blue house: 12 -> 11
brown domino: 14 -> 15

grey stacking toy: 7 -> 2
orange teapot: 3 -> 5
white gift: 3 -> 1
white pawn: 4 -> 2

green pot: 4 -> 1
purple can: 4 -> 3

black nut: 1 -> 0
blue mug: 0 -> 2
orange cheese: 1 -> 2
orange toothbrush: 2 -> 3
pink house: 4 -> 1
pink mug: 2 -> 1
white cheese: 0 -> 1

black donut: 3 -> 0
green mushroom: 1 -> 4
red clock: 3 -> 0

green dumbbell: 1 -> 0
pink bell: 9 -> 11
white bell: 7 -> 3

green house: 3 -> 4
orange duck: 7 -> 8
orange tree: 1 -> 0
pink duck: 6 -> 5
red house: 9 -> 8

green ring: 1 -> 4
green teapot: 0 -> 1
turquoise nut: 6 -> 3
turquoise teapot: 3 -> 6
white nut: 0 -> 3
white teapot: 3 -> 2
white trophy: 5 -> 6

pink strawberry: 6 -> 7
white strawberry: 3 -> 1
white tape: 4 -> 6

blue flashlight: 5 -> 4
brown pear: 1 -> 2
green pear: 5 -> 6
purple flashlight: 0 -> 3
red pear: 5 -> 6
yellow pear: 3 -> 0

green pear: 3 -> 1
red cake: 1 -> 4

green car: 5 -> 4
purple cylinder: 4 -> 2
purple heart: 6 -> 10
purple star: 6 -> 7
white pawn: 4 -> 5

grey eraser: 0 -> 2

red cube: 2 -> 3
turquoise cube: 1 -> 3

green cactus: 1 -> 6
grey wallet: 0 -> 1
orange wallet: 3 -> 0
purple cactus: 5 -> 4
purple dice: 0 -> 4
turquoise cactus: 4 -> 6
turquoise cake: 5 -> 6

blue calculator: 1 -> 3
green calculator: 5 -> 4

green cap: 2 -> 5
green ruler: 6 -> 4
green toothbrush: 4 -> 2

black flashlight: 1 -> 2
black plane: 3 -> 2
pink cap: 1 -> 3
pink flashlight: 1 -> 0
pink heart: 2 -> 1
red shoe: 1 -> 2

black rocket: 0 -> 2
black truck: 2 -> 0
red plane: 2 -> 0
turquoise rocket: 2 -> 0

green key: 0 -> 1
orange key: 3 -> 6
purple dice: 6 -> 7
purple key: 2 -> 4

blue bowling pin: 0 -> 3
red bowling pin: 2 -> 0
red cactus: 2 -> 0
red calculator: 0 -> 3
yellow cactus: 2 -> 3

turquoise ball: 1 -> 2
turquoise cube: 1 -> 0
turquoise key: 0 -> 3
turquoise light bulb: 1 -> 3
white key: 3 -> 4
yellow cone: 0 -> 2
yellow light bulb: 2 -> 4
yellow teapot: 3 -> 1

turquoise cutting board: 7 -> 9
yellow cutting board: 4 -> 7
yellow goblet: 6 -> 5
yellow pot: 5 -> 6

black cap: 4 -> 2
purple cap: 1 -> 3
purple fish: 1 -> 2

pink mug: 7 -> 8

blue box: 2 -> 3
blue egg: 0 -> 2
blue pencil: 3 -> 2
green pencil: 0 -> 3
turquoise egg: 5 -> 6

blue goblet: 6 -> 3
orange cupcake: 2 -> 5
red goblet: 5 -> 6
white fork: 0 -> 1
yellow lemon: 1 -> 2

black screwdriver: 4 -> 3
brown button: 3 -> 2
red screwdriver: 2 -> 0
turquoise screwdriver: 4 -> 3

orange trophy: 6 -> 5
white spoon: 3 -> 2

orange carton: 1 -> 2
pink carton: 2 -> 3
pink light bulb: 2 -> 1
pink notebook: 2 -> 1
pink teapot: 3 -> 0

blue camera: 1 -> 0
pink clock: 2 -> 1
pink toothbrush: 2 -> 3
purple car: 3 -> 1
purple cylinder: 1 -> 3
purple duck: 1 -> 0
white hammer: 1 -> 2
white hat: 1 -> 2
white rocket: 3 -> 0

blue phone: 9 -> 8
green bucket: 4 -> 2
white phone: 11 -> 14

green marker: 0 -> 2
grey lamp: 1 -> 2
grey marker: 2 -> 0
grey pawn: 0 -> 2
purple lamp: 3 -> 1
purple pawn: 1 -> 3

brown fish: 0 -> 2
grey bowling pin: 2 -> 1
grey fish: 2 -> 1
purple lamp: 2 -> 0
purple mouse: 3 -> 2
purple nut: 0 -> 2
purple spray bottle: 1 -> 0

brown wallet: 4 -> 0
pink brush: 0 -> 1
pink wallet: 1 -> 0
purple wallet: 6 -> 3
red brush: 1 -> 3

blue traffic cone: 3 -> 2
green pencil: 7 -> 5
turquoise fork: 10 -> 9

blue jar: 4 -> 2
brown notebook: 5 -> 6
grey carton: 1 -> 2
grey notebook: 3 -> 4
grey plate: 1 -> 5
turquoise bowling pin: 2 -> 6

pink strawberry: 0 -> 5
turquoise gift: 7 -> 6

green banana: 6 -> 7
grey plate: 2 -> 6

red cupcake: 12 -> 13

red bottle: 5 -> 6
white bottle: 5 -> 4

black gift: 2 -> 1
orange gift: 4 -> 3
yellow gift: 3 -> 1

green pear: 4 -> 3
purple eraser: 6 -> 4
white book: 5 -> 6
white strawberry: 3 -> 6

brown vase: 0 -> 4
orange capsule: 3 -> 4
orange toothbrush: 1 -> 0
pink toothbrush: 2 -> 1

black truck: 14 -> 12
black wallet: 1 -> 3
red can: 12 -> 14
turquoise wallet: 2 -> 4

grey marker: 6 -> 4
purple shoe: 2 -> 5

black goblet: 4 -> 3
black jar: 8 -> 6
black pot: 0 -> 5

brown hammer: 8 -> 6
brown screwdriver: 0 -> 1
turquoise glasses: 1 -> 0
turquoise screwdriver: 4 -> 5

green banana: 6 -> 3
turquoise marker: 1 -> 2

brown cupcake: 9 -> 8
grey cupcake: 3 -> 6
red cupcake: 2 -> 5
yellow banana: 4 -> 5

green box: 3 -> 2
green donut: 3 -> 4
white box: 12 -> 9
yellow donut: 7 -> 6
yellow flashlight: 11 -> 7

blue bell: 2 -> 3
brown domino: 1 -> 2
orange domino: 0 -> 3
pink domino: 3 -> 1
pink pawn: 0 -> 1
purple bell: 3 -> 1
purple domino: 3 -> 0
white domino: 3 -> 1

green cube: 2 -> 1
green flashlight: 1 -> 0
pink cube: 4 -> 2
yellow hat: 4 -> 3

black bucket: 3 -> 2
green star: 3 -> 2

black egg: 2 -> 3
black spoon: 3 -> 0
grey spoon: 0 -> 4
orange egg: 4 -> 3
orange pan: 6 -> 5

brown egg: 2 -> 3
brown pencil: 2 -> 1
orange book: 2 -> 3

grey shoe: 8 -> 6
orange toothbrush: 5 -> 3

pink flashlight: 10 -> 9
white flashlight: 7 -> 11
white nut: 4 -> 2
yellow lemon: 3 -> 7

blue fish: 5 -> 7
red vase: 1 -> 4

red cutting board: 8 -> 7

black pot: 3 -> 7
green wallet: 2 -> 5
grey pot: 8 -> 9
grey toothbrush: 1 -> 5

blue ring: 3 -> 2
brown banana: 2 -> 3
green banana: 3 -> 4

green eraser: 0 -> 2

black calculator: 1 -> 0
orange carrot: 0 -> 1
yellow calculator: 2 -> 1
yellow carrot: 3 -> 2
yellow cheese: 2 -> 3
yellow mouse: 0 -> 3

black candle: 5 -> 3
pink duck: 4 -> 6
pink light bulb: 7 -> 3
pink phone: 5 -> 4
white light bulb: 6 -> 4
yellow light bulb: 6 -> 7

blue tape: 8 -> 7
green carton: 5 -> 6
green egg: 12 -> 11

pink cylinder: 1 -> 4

__WHAT TO WORK ON__
The records above should be printed in full, exactly as they appear.

__TASK ANSWER__
blue house: 12 -> 11
brown domino: 14 -> 15

grey stacking toy: 7 -> 2
orange teapot: 3 -> 5
white gift: 3 -> 1
white pawn: 4 -> 2

green pot: 4 -> 1
purple can: 4 -> 3

black nut: 1 -> 0
blue mug: 0 -> 2
orange cheese: 1 -> 2
orange toothbrush: 2 -> 3
pink house: 4 -> 1
pink mug: 2 -> 1
white cheese: 0 -> 1

black donut: 3 -> 0
green mushroom: 1 -> 4
red clock: 3 -> 0

green dumbbell: 1 -> 0
pink bell: 9 -> 11
white bell: 7 -> 3

green house: 3 -> 4
orange duck: 7 -> 8
orange tree: 1 -> 0
pink duck: 6 -> 5
red house: 9 -> 8

green ring: 1 -> 4
green teapot: 0 -> 1
turquoise nut: 6 -> 3
turquoise teapot: 3 -> 6
white nut: 0 -> 3
white teapot: 3 -> 2
white trophy: 5 -> 6

pink strawberry: 6 -> 7
white strawberry: 3 -> 1
white tape: 4 -> 6

blue flashlight: 5 -> 4
brown pear: 1 -> 2
green pear: 5 -> 6
purple flashlight: 0 -> 3
red pear: 5 -> 6
yellow pear: 3 -> 0

green pear: 3 -> 1
red cake: 1 -> 4

green car: 5 -> 4
purple cylinder: 4 -> 2
purple heart: 6 -> 10
purple star: 6 -> 7
white pawn: 4 -> 5

grey eraser: 0 -> 2

red cube: 2 -> 3
turquoise cube: 1 -> 3

green cactus: 1 -> 6
grey wallet: 0 -> 1
orange wallet: 3 -> 0
purple cactus: 5 -> 4
purple dice: 0 -> 4
turquoise cactus: 4 -> 6
turquoise cake: 5 -> 6

blue calculator: 1 -> 3
green calculator: 5 -> 4

green cap: 2 -> 5
green ruler: 6 -> 4
green toothbrush: 4 -> 2

black flashlight: 1 -> 2
black plane: 3 -> 2
pink cap: 1 -> 3
pink flashlight: 1 -> 0
pink heart: 2 -> 1
red shoe: 1 -> 2

black rocket: 0 -> 2
black truck: 2 -> 0
red plane: 2 -> 0
turquoise rocket: 2 -> 0

green key: 0 -> 1
orange key: 3 -> 6
purple dice: 6 -> 7
purple key: 2 -> 4

blue bowling pin: 0 -> 3
red bowling pin: 2 -> 0
red cactus: 2 -> 0
red calculator: 0 -> 3
yellow cactus: 2 -> 3

turquoise ball: 1 -> 2
turquoise cube: 1 -> 0
turquoise key: 0 -> 3
turquoise light bulb: 1 -> 3
white key: 3 -> 4
yellow cone: 0 -> 2
yellow light bulb: 2 -> 4
yellow teapot: 3 -> 1

turquoise cutting board: 7 -> 9
yellow cutting board: 4 -> 7
yellow goblet: 6 -> 5
yellow pot: 5 -> 6

black cap: 4 -> 2
purple cap: 1 -> 3
purple fish: 1 -> 2

pink mug: 7 -> 8

blue box: 2 -> 3
blue egg: 0 -> 2
blue pencil: 3 -> 2
green pencil: 0 -> 3
turquoise egg: 5 -> 6

blue goblet: 6 -> 3
orange cupcake: 2 -> 5
red goblet: 5 -> 6
white fork: 0 -> 1
yellow lemon: 1 -> 2

black screwdriver: 4 -> 3
brown button: 3 -> 2
red screwdriver: 2 -> 0
turquoise screwdriver: 4 -> 3

orange trophy: 6 -> 5
white spoon: 3 -> 2

orange carton: 1 -> 2
pink carton: 2 -> 3
pink light bulb: 2 -> 1
pink notebook: 2 -> 1
pink teapot: 3 -> 0

blue camera: 1 -> 0
pink clock: 2 -> 1
pink toothbrush: 2 -> 3
purple car: 3 -> 1
purple cylinder: 1 -> 3
purple duck: 1 -> 0
white hammer: 1 -> 2
white hat: 1 -> 2
white rocket: 3 -> 0

blue phone: 9 -> 8
green bucket: 4 -> 2
white phone: 11 -> 14

green marker: 0 -> 2
grey lamp: 1 -> 2
grey marker: 2 -> 0
grey pawn: 0 -> 2
purple lamp: 3 -> 1
purple pawn: 1 -> 3

brown fish: 0 -> 2
grey bowling pin: 2 -> 1
grey fish: 2 -> 1
purple lamp: 2 -> 0
purple mouse: 3 -> 2
purple nut: 0 -> 2
purple spray bottle: 1 -> 0

brown wallet: 4 -> 0
pink brush: 0 -> 1
pink wallet: 1 -> 0
purple wallet: 6 -> 3
red brush: 1 -> 3

blue traffic cone: 3 -> 2
green pencil: 7 -> 5
turquoise fork: 10 -> 9

blue jar: 4 -> 2
brown notebook: 5 -> 6
grey carton: 1 -> 2
grey notebook: 3 -> 4
grey plate: 1 -> 5
turquoise bowling pin: 2 -> 6

pink strawberry: 0 -> 5
turquoise gift: 7 -> 6

green banana: 6 -> 7
grey plate: 2 -> 6

red cupcake: 12 -> 13

red bottle: 5 -> 6
white bottle: 5 -> 4

black gift: 2 -> 1
orange gift: 4 -> 3
yellow gift: 3 -> 1

green pear: 4 -> 3
purple eraser: 6 -> 4
white book: 5 -> 6
white strawberry: 3 -> 6

brown vase: 0 -> 4
orange capsule: 3 -> 4
orange toothbrush: 1 -> 0
pink toothbrush: 2 -> 1

black truck: 14 -> 12
black wallet: 1 -> 3
red can: 12 -> 14
turquoise wallet: 2 -> 4

grey marker: 6 -> 4
purple shoe: 2 -> 5

black goblet: 4 -> 3
black jar: 8 -> 6
black pot: 0 -> 5

brown hammer: 8 -> 6
brown screwdriver: 0 -> 1
turquoise glasses: 1 -> 0
turquoise screwdriver: 4 -> 5

green banana: 6 -> 3
turquoise marker: 1 -> 2

brown cupcake: 9 -> 8
grey cupcake: 3 -> 6
red cupcake: 2 -> 5
yellow banana: 4 -> 5

green box: 3 -> 2
green donut: 3 -> 4
white box: 12 -> 9
yellow donut: 7 -> 6
yellow flashlight: 11 -> 7

blue bell: 2 -> 3
brown domino: 1 -> 2
orange domino: 0 -> 3
pink domino: 3 -> 1
pink pawn: 0 -> 1
purple bell: 3 -> 1
purple domino: 3 -> 0
white domino: 3 -> 1

green cube: 2 -> 1
green flashlight: 1 -> 0
pink cube: 4 -> 2
yellow hat: 4 -> 3

black bucket: 3 -> 2
green star: 3 -> 2

black egg: 2 -> 3
black spoon: 3 -> 0
grey spoon: 0 -> 4
orange egg: 4 -> 3
orange pan: 6 -> 5

brown egg: 2 -> 3
brown pencil: 2 -> 1
orange book: 2 -> 3

grey shoe: 8 -> 6
orange toothbrush: 5 -> 3

pink flashlight: 10 -> 9
white flashlight: 7 -> 11
white nut: 4 -> 2
yellow lemon: 3 -> 7

blue fish: 5 -> 7
red vase: 1 -> 4

red cutting board: 8 -> 7

black pot: 3 -> 7
green wallet: 2 -> 5
grey pot: 8 -> 9
grey toothbrush: 1 -> 5

blue ring: 3 -> 2
brown banana: 2 -> 3
green banana: 3 -> 4

green eraser: 0 -> 2

black calculator: 1 -> 0
orange carrot: 0 -> 1
yellow calculator: 2 -> 1
yellow carrot: 3 -> 2
yellow cheese: 2 -> 3
yellow mouse: 0 -> 3

black candle: 5 -> 3
pink duck: 4 -> 6
pink light bulb: 7 -> 3
pink phone: 5 -> 4
white light bulb: 6 -> 4
yellow light bulb: 6 -> 7

blue tape: 8 -> 7
green carton: 5 -> 6
green egg: 12 -> 11

pink cylinder: 1 -> 4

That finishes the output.